▶
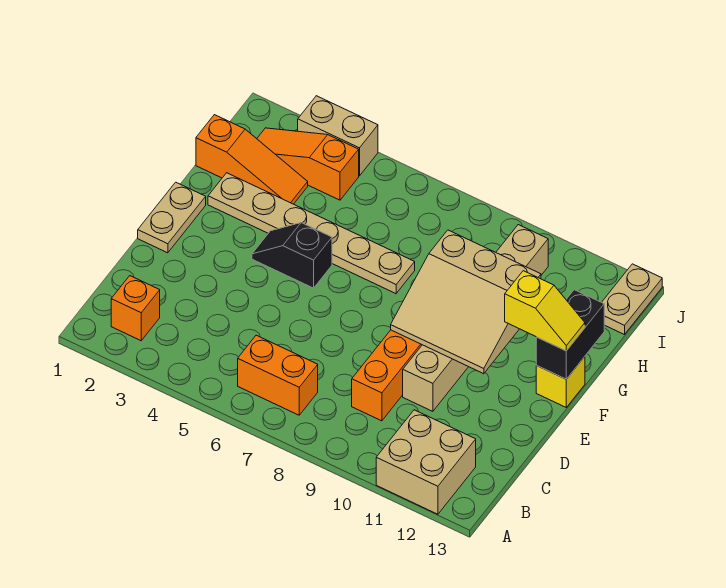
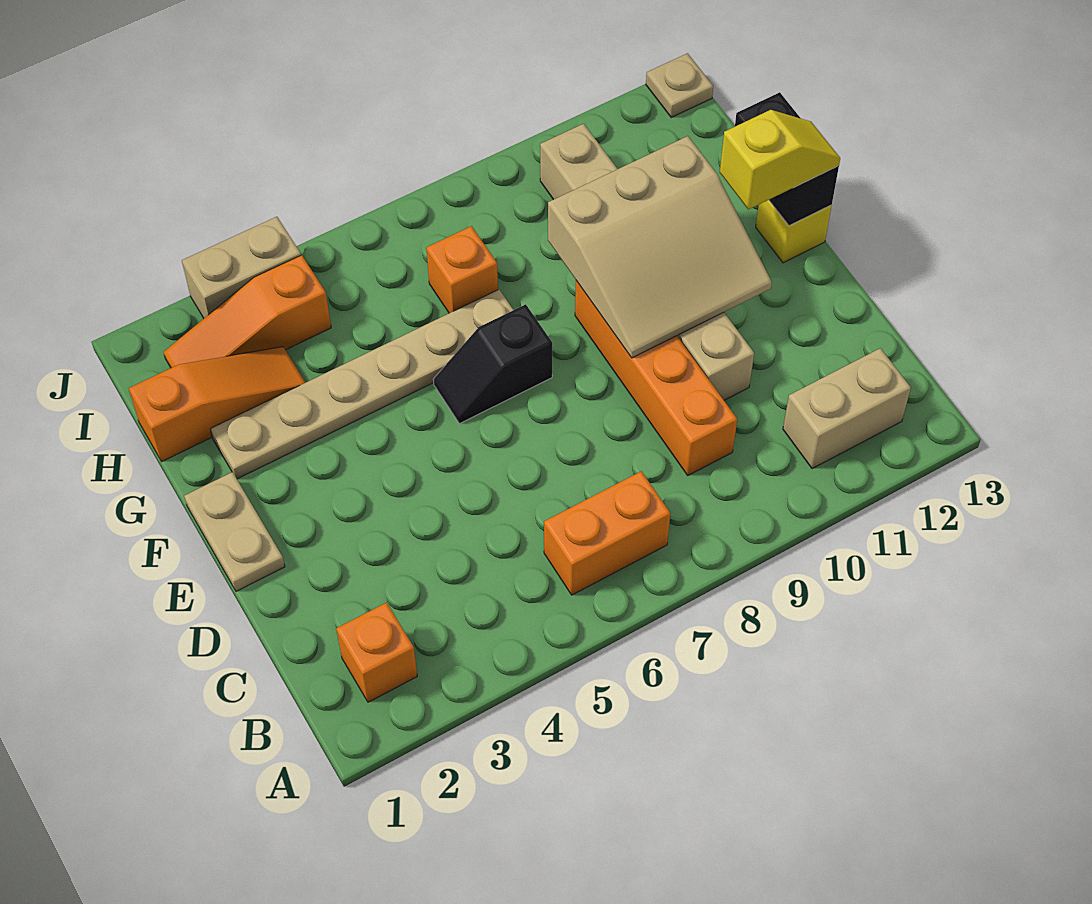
tan 2x2 brick [376,410,476,514] -> tan 1x2 brick [783,348,911,469]
black 1x2 slope [252,223,332,288] -> black 1x2 slope moved to [434,304,552,424]
none -> orange 1x1 brick [426,226,498,313]
tan 1x2 plate [602,264,662,335] -> tan 1x1 plate [646,53,713,117]

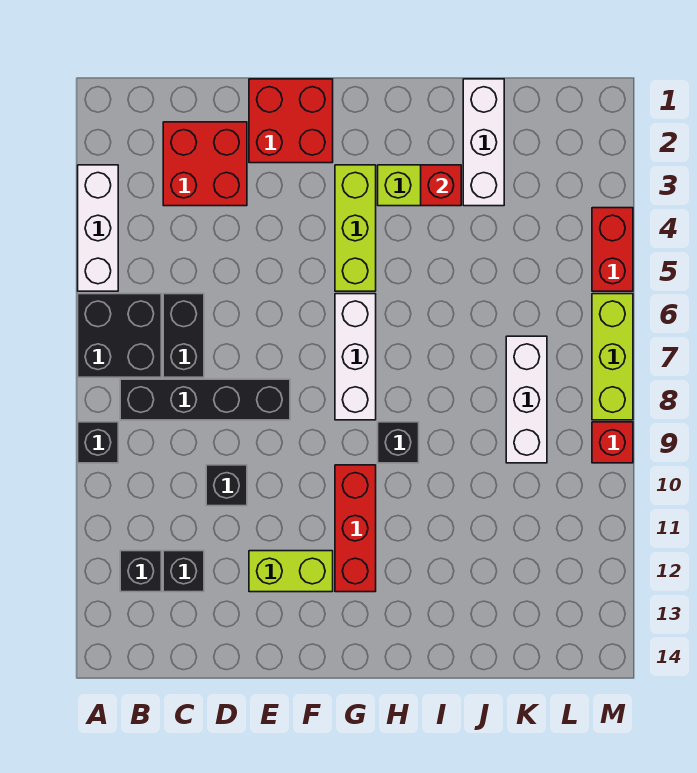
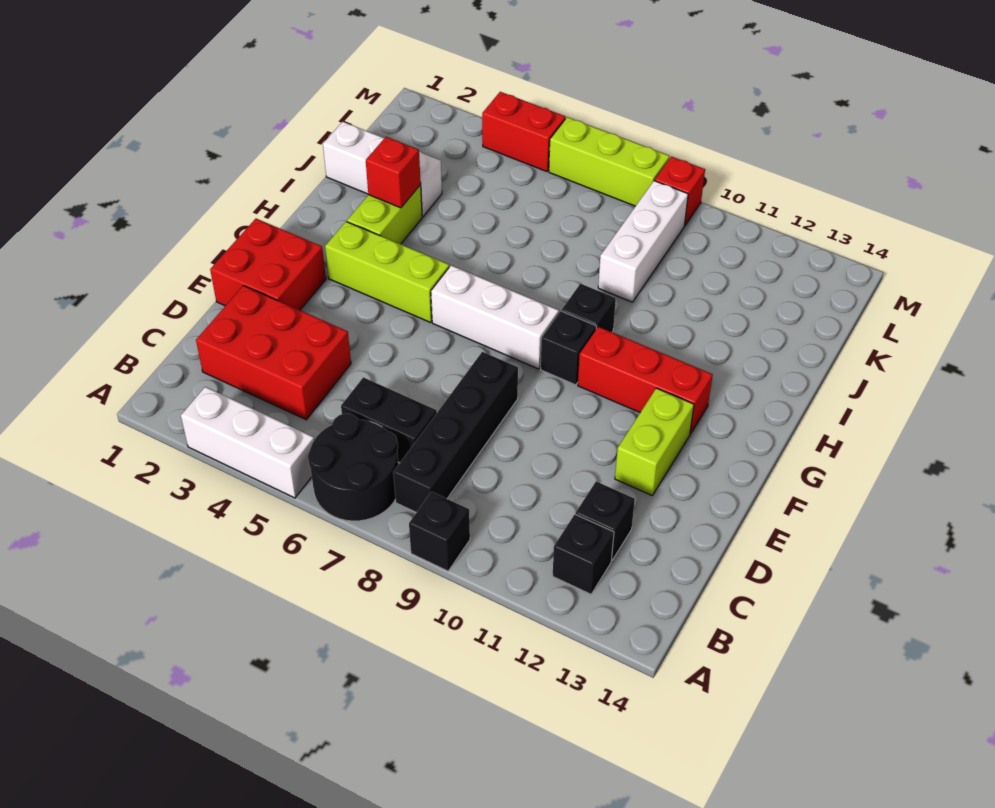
black 2x2 brick [78,294,161,377] -> black 2x2 round brick [308,414,398,521]
red 2x2 brick [163,122,247,206] -> red 2x3 brick [196,286,351,420]
black 1x1 brick [206,465,247,506] -> black 1x1 brick moved to [541,311,597,385]
white 1x3 brick [506,336,547,463] -> white 1x3 brick turned to [598,181,688,302]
◀
* [What is expected]: Copy every record character for character. Skip the pictures.

* [Result of the task]:
tan 2x2 brick [376,410,476,514] -> tan 1x2 brick [783,348,911,469]
black 1x2 slope [252,223,332,288] -> black 1x2 slope moved to [434,304,552,424]
none -> orange 1x1 brick [426,226,498,313]
tan 1x2 plate [602,264,662,335] -> tan 1x1 plate [646,53,713,117]

black 2x2 brick [78,294,161,377] -> black 2x2 round brick [308,414,398,521]
red 2x2 brick [163,122,247,206] -> red 2x3 brick [196,286,351,420]
black 1x1 brick [206,465,247,506] -> black 1x1 brick moved to [541,311,597,385]
white 1x3 brick [506,336,547,463] -> white 1x3 brick turned to [598,181,688,302]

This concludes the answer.